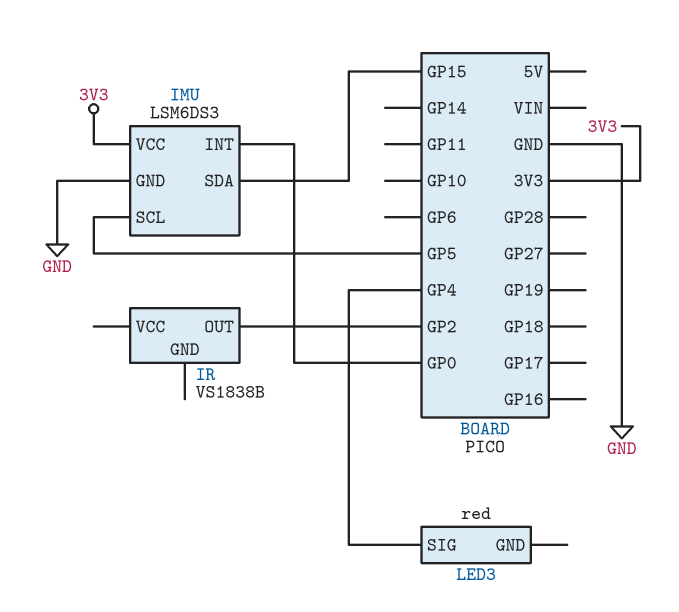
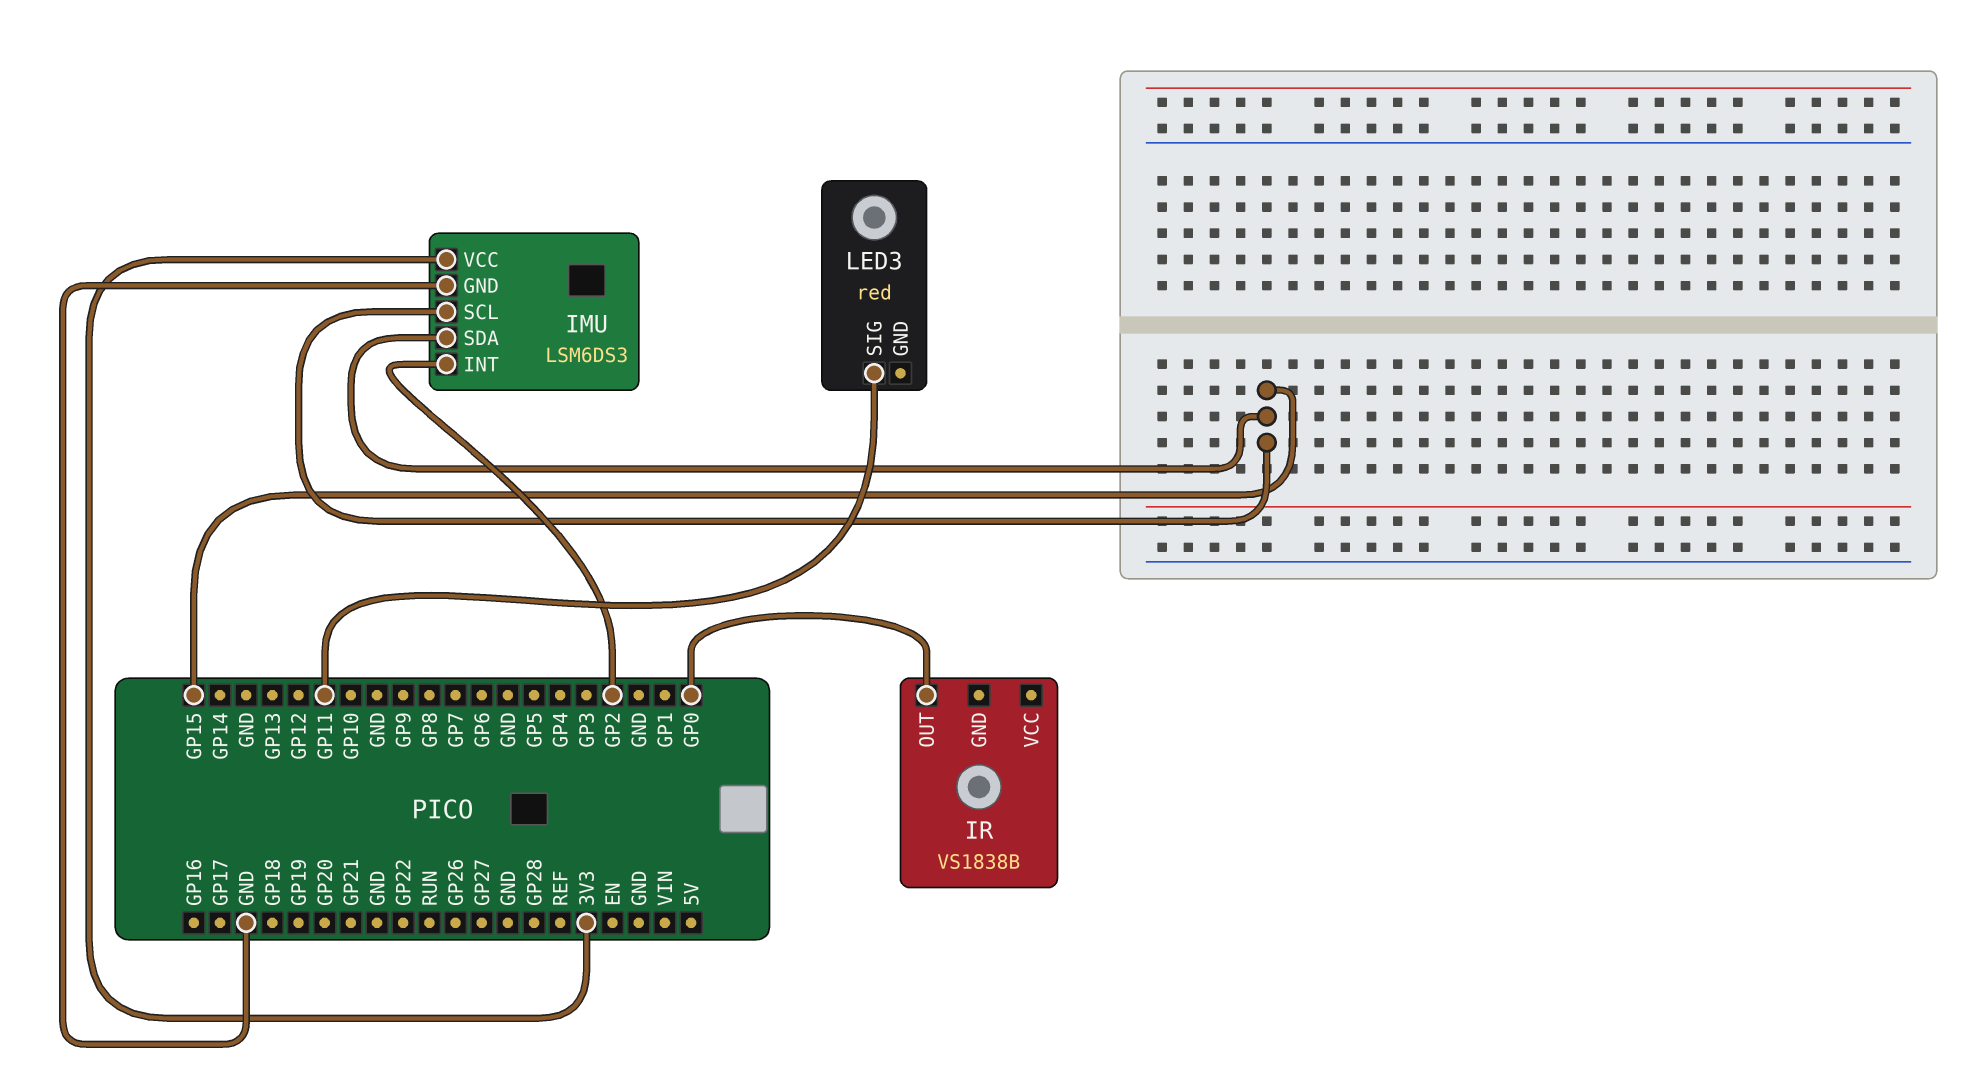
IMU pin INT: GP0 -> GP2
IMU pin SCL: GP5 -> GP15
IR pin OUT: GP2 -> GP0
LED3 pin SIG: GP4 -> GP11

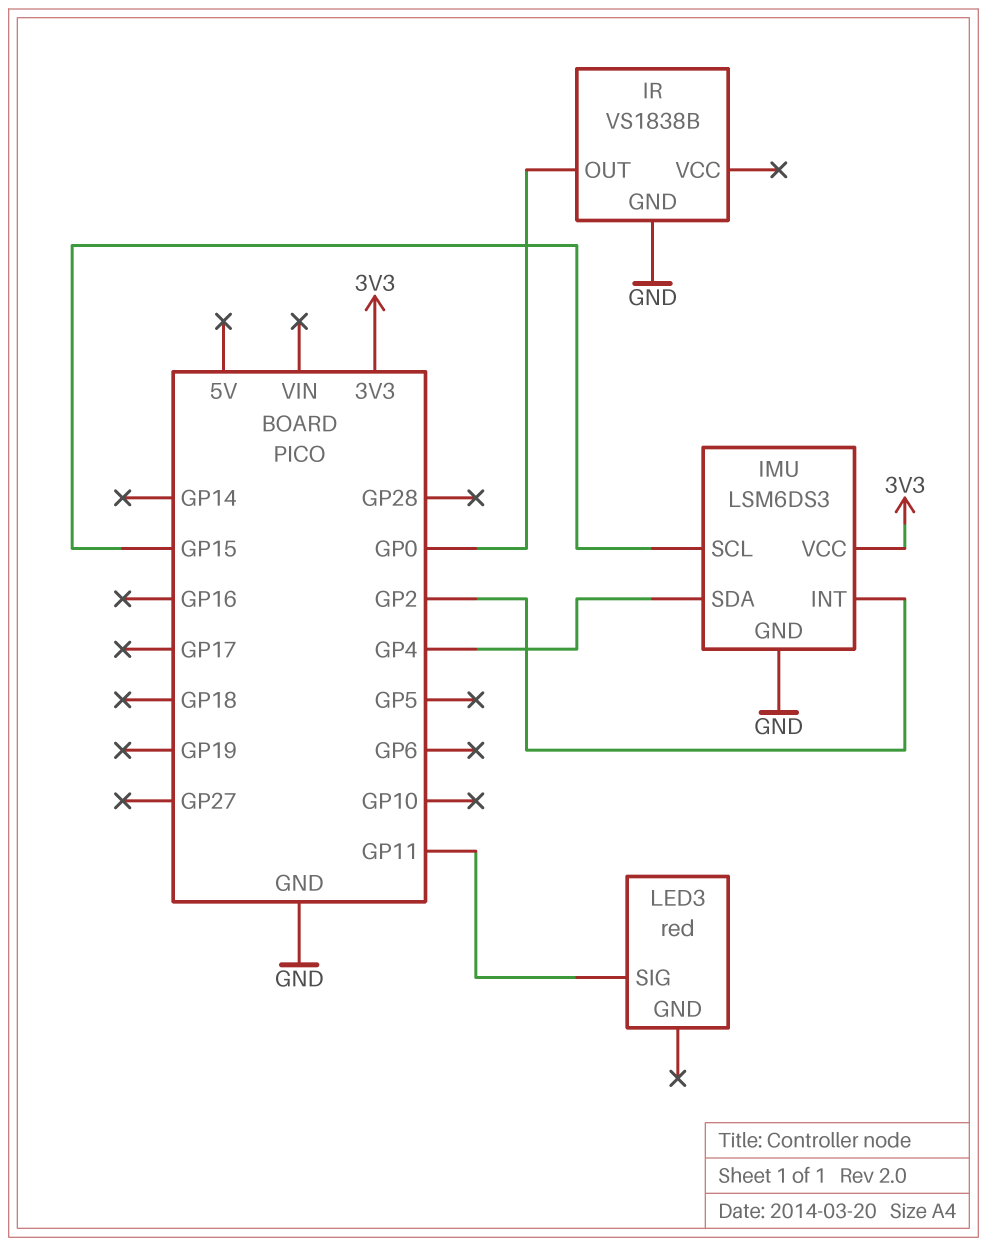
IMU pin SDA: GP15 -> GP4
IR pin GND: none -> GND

═══

→ ASSIGNMENT:
Could the entries above be retyped exactly, with the pictures left out?

→ EXERCISE RESULT:
IMU pin INT: GP0 -> GP2
IMU pin SCL: GP5 -> GP15
IR pin OUT: GP2 -> GP0
LED3 pin SIG: GP4 -> GP11

IMU pin SDA: GP15 -> GP4
IR pin GND: none -> GND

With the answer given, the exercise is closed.